# [Task objective]
Report how many lines in the data below contain the word "which", giving only the number.

# [Exercise inputs]
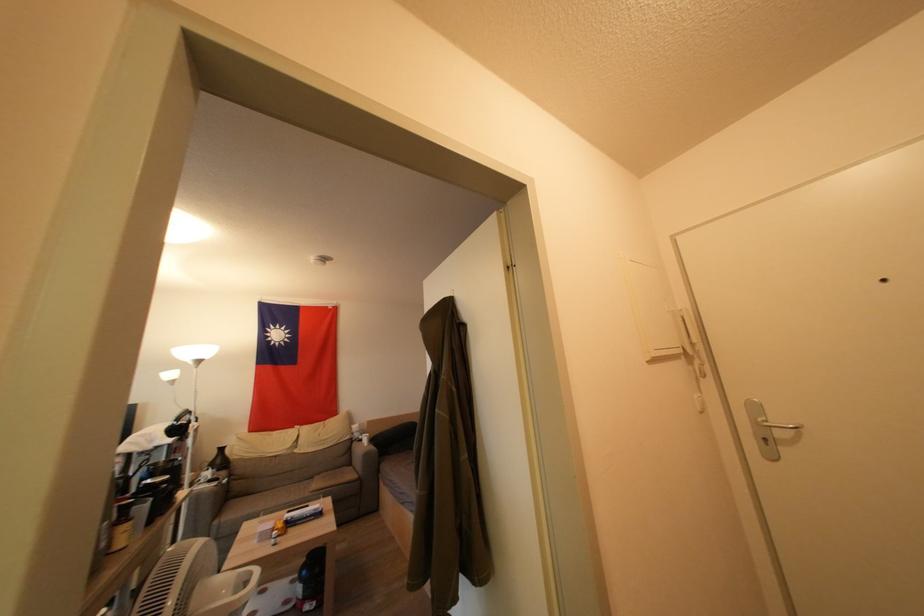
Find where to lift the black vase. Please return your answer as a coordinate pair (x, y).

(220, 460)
---
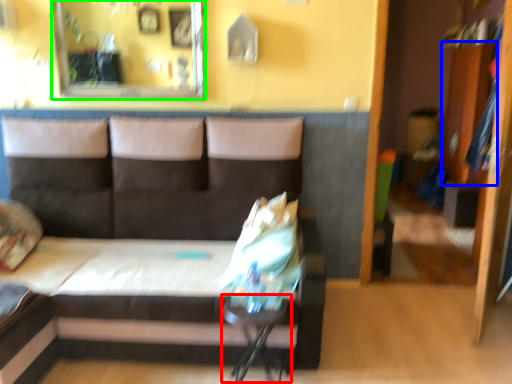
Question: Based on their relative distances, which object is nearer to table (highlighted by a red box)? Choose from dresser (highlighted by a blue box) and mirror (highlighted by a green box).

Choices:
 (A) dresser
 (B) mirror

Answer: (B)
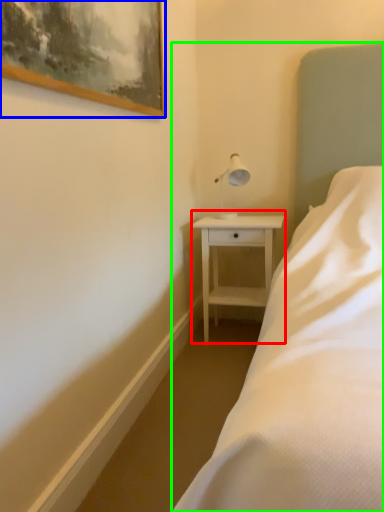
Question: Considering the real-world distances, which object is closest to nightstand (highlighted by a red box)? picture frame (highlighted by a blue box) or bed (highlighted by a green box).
* * *
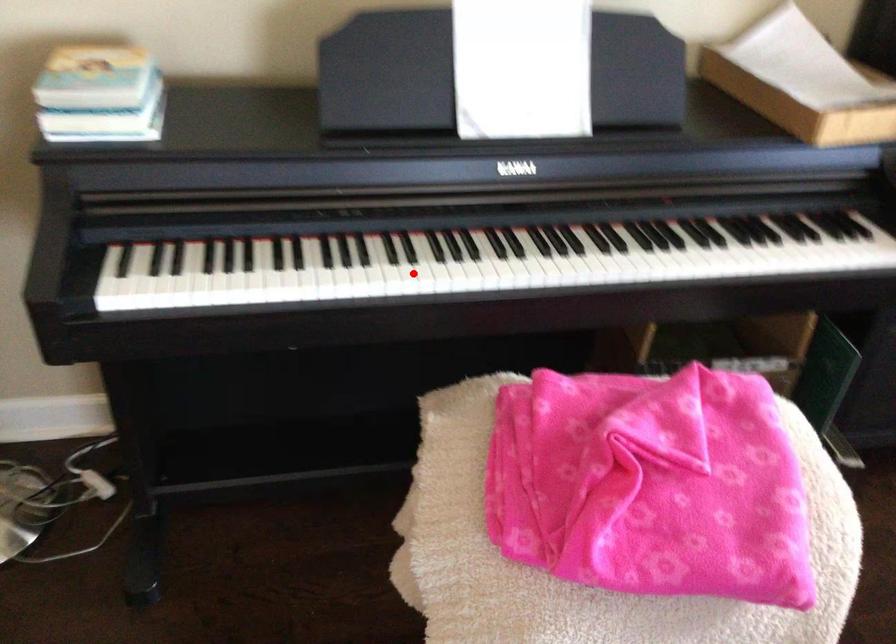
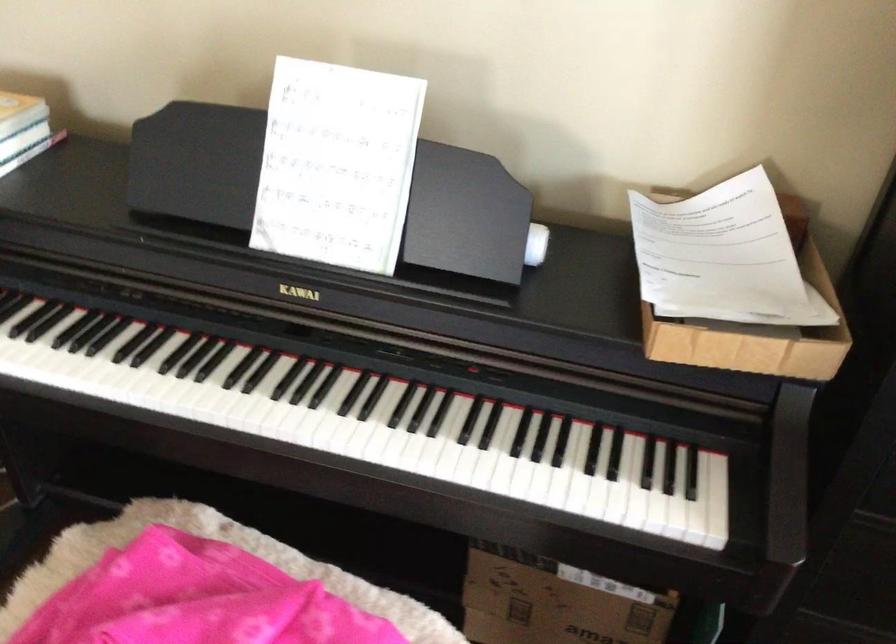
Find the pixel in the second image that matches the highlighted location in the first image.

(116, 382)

# [Your solution]
2